(Beginning of Provided records)
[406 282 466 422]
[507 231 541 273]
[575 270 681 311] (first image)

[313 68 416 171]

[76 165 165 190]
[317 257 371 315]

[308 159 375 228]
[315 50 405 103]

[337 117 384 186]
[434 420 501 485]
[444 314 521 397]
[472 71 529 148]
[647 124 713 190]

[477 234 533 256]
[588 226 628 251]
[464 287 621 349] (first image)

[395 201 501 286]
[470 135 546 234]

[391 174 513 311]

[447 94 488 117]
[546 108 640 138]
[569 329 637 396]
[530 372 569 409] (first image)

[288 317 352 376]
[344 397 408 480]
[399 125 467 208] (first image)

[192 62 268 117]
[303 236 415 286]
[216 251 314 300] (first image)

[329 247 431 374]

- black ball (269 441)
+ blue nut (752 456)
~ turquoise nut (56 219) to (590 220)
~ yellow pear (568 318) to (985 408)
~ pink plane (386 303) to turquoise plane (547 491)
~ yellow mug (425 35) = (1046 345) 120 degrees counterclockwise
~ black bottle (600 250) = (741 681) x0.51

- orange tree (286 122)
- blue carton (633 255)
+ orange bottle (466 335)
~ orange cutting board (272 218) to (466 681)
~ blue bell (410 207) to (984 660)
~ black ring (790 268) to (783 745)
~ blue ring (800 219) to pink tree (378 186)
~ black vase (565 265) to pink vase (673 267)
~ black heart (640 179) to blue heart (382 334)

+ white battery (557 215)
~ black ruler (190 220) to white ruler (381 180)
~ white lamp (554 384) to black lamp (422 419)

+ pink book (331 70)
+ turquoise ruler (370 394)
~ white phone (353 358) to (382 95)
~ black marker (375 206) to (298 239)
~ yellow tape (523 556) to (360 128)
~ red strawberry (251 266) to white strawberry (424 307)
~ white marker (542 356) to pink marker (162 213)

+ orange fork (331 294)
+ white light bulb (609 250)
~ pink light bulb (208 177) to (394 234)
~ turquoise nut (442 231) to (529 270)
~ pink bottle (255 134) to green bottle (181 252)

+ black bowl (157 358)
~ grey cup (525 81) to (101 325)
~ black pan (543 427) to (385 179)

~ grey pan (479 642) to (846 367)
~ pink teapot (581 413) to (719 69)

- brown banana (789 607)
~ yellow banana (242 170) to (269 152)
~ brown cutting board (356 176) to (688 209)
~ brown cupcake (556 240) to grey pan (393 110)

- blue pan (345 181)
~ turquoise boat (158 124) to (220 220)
(End of Provided records)
Aim of the task: The entries must all be transcribed exactly.

Solution below:
[406 282 466 422]
[507 231 541 273]
[575 270 681 311] (first image)

[313 68 416 171]

[76 165 165 190]
[317 257 371 315]

[308 159 375 228]
[315 50 405 103]

[337 117 384 186]
[434 420 501 485]
[444 314 521 397]
[472 71 529 148]
[647 124 713 190]

[477 234 533 256]
[588 226 628 251]
[464 287 621 349] (first image)

[395 201 501 286]
[470 135 546 234]

[391 174 513 311]

[447 94 488 117]
[546 108 640 138]
[569 329 637 396]
[530 372 569 409] (first image)

[288 317 352 376]
[344 397 408 480]
[399 125 467 208] (first image)

[192 62 268 117]
[303 236 415 286]
[216 251 314 300] (first image)

[329 247 431 374]

- black ball (269 441)
+ blue nut (752 456)
~ turquoise nut (56 219) to (590 220)
~ yellow pear (568 318) to (985 408)
~ pink plane (386 303) to turquoise plane (547 491)
~ yellow mug (425 35) = (1046 345) 120 degrees counterclockwise
~ black bottle (600 250) = (741 681) x0.51

- orange tree (286 122)
- blue carton (633 255)
+ orange bottle (466 335)
~ orange cutting board (272 218) to (466 681)
~ blue bell (410 207) to (984 660)
~ black ring (790 268) to (783 745)
~ blue ring (800 219) to pink tree (378 186)
~ black vase (565 265) to pink vase (673 267)
~ black heart (640 179) to blue heart (382 334)

+ white battery (557 215)
~ black ruler (190 220) to white ruler (381 180)
~ white lamp (554 384) to black lamp (422 419)

+ pink book (331 70)
+ turquoise ruler (370 394)
~ white phone (353 358) to (382 95)
~ black marker (375 206) to (298 239)
~ yellow tape (523 556) to (360 128)
~ red strawberry (251 266) to white strawberry (424 307)
~ white marker (542 356) to pink marker (162 213)

+ orange fork (331 294)
+ white light bulb (609 250)
~ pink light bulb (208 177) to (394 234)
~ turquoise nut (442 231) to (529 270)
~ pink bottle (255 134) to green bottle (181 252)

+ black bowl (157 358)
~ grey cup (525 81) to (101 325)
~ black pan (543 427) to (385 179)

~ grey pan (479 642) to (846 367)
~ pink teapot (581 413) to (719 69)

- brown banana (789 607)
~ yellow banana (242 170) to (269 152)
~ brown cutting board (356 176) to (688 209)
~ brown cupcake (556 240) to grey pan (393 110)

- blue pan (345 181)
~ turquoise boat (158 124) to (220 220)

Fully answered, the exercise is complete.